### What the task requires
Once the pictures are removed, output the remaining entries exactly as given.

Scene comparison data
- - - - - - -
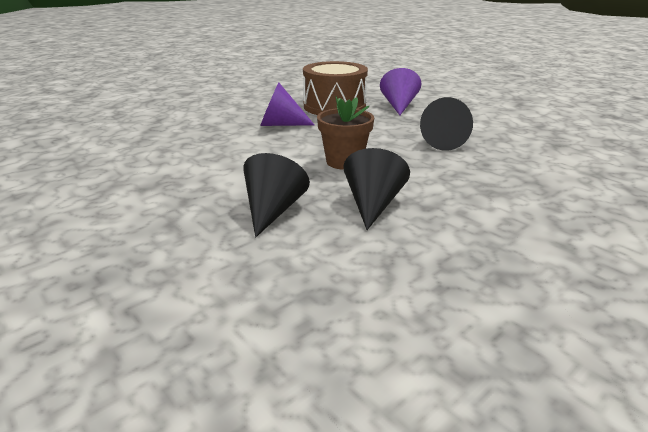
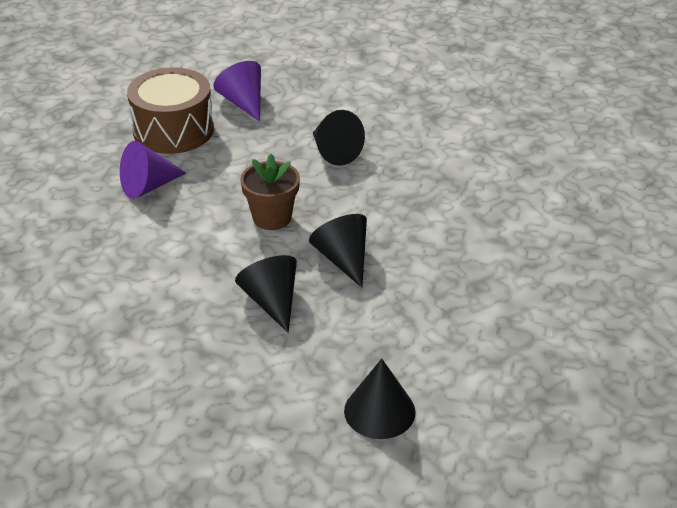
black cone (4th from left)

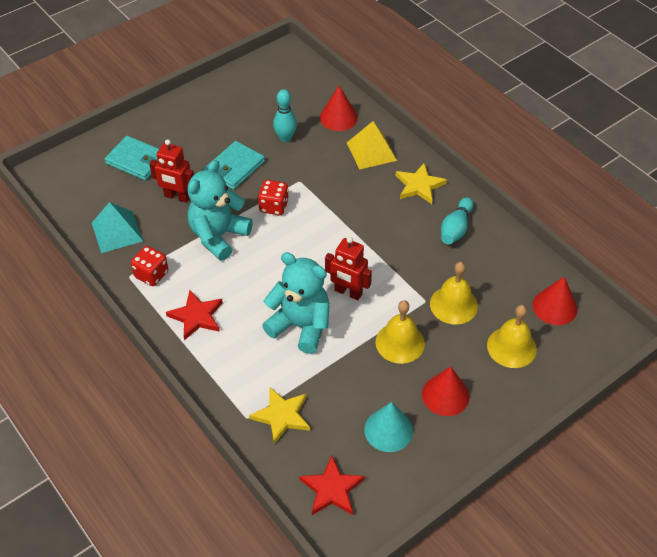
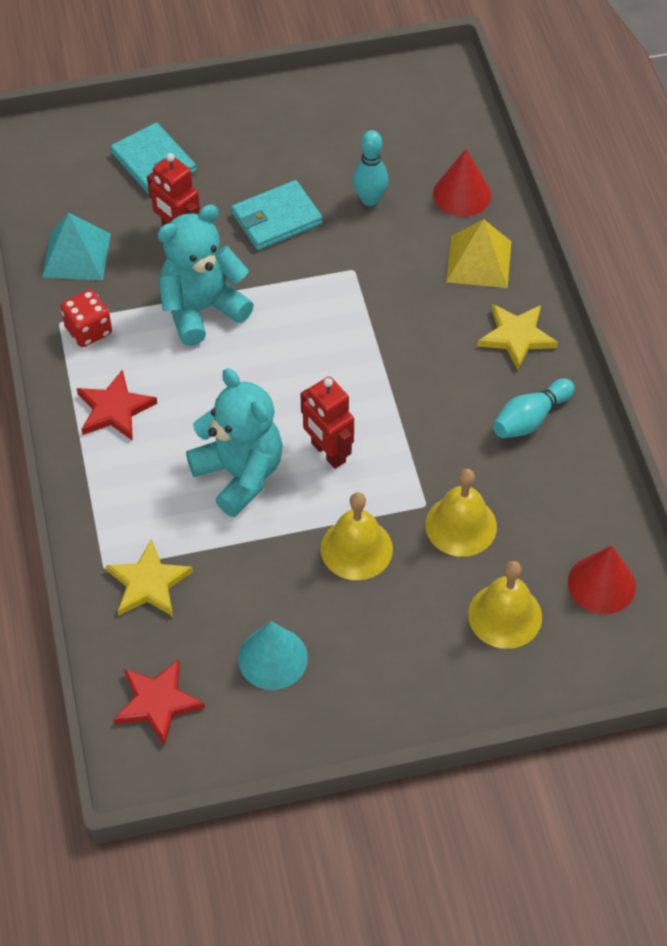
red dice (2nd from left in the first image)
red cone (2nd from left in the first image)

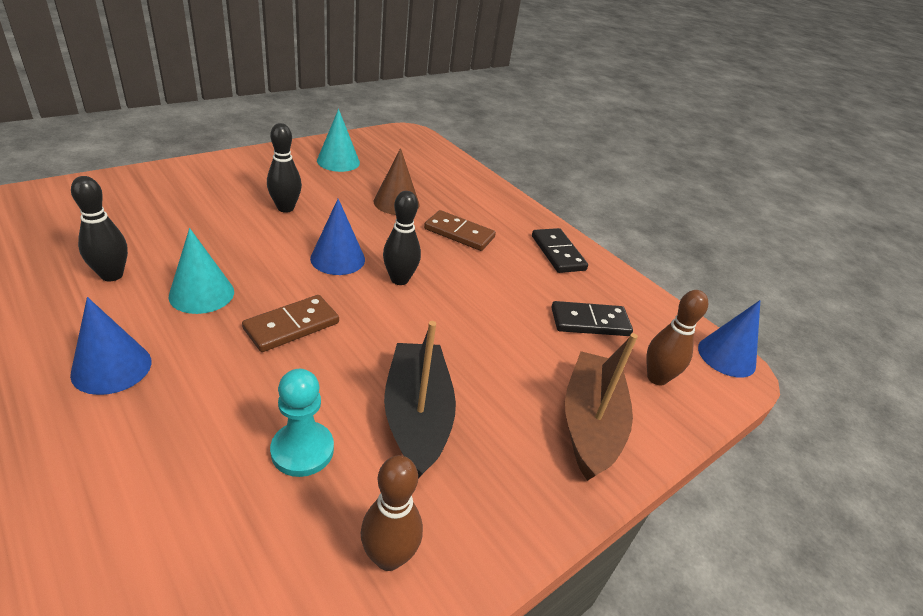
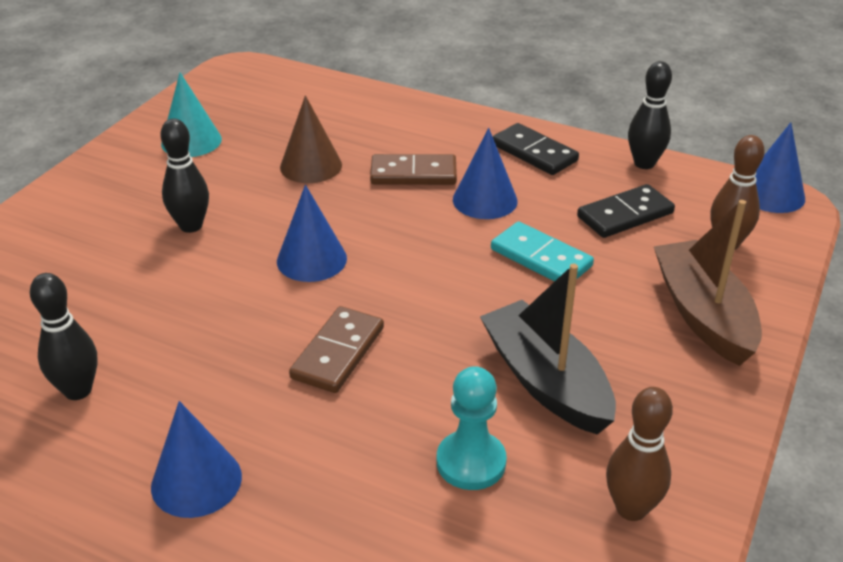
turquoise cone (1st from left in the first image)
blue cone (3rd from left)
turquoise domino
black bowling pin (3rd from left)

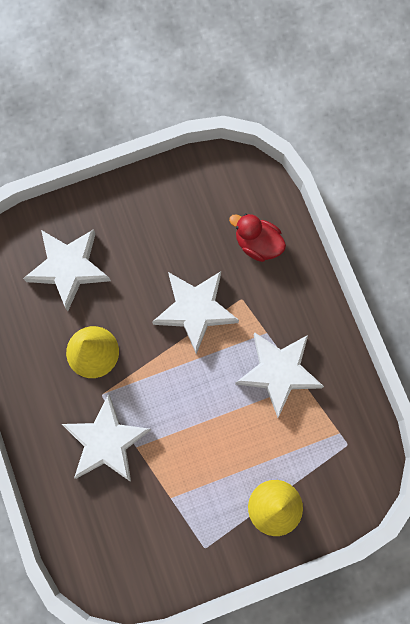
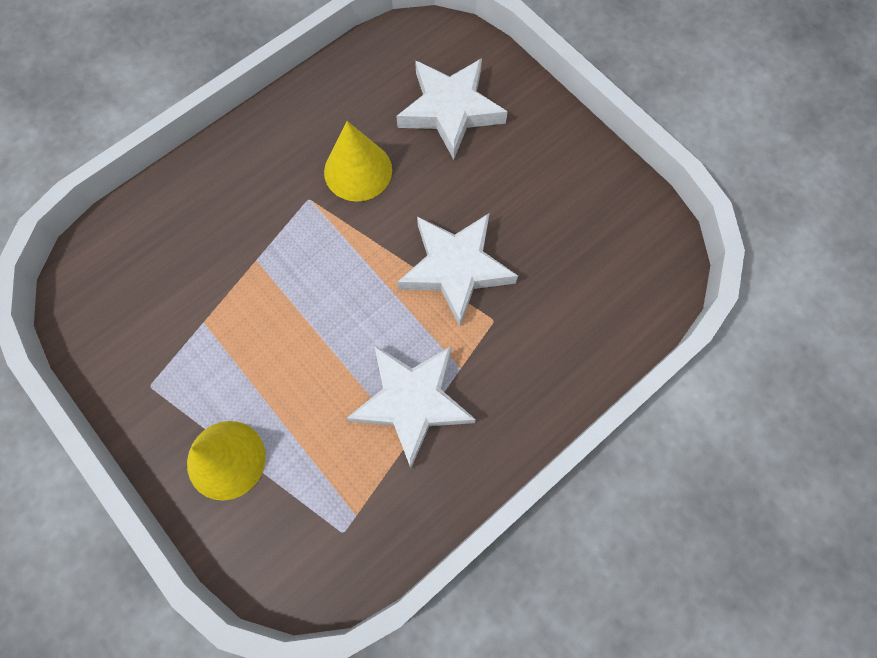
white star (2nd from left in the first image)
red duck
- - - - - - -
### Written solution
black cone (4th from left)

red dice (2nd from left in the first image)
red cone (2nd from left in the first image)

turquoise cone (1st from left in the first image)
blue cone (3rd from left)
turquoise domino
black bowling pin (3rd from left)

white star (2nd from left in the first image)
red duck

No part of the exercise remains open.